§ **TRY IT**:
Set down, without alteration, the lines from the one that contains "K2: G6K -> G5LE-1" through the final line of the material below.

::::

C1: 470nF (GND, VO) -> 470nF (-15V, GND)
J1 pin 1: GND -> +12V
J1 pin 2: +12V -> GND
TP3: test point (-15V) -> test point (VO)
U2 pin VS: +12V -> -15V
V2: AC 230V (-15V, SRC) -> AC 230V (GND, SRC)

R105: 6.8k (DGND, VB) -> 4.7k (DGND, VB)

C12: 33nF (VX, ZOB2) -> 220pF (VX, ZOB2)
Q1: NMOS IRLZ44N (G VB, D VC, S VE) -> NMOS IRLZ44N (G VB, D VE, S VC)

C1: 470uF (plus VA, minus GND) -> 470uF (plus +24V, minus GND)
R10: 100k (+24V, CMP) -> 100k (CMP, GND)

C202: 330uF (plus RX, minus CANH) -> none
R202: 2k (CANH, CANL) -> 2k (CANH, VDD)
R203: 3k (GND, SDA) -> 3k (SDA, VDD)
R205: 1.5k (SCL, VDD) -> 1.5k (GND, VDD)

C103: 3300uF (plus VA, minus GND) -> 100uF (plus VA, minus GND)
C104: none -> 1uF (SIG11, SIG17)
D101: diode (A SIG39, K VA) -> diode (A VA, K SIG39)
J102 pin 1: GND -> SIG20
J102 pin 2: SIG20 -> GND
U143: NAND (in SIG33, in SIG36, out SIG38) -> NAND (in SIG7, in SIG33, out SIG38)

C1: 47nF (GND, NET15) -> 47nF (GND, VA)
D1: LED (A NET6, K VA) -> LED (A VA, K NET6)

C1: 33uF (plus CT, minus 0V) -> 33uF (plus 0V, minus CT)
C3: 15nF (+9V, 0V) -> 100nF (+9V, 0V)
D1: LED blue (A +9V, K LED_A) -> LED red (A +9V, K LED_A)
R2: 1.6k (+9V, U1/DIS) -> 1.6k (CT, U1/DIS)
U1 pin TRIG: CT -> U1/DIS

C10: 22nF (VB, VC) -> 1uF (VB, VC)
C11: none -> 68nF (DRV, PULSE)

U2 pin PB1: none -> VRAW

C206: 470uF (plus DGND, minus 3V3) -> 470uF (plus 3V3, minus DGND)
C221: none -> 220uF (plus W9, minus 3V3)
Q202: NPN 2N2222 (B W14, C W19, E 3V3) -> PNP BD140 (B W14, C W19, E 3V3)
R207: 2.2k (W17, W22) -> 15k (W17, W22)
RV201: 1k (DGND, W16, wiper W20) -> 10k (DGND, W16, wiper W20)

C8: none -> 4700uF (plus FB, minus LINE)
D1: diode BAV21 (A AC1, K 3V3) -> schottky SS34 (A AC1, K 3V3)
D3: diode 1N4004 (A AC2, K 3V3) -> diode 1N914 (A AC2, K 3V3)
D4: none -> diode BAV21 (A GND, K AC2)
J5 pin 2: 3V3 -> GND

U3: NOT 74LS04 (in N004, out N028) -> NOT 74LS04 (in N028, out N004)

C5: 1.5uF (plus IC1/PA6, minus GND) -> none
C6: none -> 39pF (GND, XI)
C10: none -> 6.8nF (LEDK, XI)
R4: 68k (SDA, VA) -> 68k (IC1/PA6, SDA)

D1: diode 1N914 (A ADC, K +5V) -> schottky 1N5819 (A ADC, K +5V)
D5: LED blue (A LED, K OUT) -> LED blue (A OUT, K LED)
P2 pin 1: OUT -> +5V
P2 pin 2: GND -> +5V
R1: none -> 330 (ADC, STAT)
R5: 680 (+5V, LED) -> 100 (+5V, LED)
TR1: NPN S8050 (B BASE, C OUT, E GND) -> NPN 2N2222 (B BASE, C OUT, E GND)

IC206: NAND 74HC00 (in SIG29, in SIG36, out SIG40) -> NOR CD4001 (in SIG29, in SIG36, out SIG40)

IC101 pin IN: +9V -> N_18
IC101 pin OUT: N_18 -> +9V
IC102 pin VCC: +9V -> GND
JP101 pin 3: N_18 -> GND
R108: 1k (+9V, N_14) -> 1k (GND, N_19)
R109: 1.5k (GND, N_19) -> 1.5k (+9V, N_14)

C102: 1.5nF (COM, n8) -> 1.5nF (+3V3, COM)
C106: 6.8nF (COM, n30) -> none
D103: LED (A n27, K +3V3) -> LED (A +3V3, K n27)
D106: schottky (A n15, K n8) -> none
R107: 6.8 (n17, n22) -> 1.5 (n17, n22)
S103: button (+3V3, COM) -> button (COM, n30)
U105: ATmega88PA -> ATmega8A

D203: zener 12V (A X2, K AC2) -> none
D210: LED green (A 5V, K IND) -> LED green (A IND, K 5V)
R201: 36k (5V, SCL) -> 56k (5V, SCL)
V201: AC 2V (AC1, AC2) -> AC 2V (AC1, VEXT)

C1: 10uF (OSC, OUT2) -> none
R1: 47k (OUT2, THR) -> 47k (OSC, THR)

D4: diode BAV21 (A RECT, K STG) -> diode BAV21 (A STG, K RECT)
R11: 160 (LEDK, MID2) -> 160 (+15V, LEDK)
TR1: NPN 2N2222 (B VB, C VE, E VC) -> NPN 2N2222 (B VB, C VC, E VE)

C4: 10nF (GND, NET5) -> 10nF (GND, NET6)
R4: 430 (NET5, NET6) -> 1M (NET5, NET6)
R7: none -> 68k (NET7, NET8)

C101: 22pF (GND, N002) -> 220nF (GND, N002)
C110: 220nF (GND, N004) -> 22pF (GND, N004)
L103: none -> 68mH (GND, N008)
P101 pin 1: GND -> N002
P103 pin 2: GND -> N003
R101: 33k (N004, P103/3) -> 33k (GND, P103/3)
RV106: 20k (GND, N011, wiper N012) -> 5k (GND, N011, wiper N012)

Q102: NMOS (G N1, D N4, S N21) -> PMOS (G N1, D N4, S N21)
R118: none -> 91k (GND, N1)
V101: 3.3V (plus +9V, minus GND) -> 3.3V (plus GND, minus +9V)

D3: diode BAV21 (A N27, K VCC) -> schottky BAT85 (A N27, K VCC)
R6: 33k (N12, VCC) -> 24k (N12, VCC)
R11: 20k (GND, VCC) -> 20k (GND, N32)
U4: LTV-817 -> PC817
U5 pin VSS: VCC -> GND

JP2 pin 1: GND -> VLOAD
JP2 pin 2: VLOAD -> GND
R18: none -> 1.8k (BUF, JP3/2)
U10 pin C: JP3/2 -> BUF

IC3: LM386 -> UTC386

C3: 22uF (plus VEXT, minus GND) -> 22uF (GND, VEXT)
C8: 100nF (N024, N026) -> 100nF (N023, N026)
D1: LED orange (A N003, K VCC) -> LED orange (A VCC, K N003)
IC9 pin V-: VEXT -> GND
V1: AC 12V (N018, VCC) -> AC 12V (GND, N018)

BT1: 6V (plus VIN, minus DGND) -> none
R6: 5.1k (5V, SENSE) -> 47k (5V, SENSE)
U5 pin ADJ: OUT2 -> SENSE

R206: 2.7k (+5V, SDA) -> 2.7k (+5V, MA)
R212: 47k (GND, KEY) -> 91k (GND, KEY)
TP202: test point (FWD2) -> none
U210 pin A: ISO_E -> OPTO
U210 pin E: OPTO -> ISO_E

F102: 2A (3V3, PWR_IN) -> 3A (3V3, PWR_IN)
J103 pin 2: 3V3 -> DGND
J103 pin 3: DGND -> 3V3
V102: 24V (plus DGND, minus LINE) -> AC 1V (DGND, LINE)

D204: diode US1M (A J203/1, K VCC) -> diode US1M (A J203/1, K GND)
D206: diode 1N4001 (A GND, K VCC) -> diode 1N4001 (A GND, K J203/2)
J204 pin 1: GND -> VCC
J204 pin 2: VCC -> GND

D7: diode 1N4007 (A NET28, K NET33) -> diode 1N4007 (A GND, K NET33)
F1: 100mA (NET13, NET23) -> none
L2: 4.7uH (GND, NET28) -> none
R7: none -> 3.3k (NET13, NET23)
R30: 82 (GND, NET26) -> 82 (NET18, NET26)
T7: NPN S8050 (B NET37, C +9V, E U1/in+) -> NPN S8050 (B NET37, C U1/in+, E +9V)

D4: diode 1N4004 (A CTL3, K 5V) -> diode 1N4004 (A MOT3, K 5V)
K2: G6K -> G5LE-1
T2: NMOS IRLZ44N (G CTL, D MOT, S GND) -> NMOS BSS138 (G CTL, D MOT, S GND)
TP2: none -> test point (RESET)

::::

§ **ANSWER SECTION**:
K2: G6K -> G5LE-1
T2: NMOS IRLZ44N (G CTL, D MOT, S GND) -> NMOS BSS138 (G CTL, D MOT, S GND)
TP2: none -> test point (RESET)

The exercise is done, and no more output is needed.